*** Block opens ***
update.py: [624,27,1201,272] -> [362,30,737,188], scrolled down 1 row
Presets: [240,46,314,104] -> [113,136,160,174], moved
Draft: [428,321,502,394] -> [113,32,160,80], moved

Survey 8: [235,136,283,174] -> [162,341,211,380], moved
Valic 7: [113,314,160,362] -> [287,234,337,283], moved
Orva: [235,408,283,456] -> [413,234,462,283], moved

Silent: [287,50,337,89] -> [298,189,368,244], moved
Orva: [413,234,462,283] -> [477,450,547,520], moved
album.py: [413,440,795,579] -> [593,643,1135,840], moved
*** Block closes ***
WHAT TO DO –
Your answer must be the line containing "Orva: [235,408,283,456] ->" and each line after it in the listing above, copied exactly.

YOUR SOLUTION –
Orva: [235,408,283,456] -> [413,234,462,283], moved

Silent: [287,50,337,89] -> [298,189,368,244], moved
Orva: [413,234,462,283] -> [477,450,547,520], moved
album.py: [413,440,795,579] -> [593,643,1135,840], moved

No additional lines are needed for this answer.